* **MATERIAL TO PROCESS**
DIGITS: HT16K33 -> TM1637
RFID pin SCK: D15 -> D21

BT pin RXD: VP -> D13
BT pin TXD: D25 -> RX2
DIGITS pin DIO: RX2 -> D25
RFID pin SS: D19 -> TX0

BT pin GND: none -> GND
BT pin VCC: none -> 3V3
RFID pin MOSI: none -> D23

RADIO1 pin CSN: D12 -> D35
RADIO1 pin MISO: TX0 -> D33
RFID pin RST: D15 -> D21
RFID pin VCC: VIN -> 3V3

* **YOUR ASSIGNMENT**
Output the entries above in their entirety, exactly as written.

* **YOUR RESPONSE**
DIGITS: HT16K33 -> TM1637
RFID pin SCK: D15 -> D21

BT pin RXD: VP -> D13
BT pin TXD: D25 -> RX2
DIGITS pin DIO: RX2 -> D25
RFID pin SS: D19 -> TX0

BT pin GND: none -> GND
BT pin VCC: none -> 3V3
RFID pin MOSI: none -> D23

RADIO1 pin CSN: D12 -> D35
RADIO1 pin MISO: TX0 -> D33
RFID pin RST: D15 -> D21
RFID pin VCC: VIN -> 3V3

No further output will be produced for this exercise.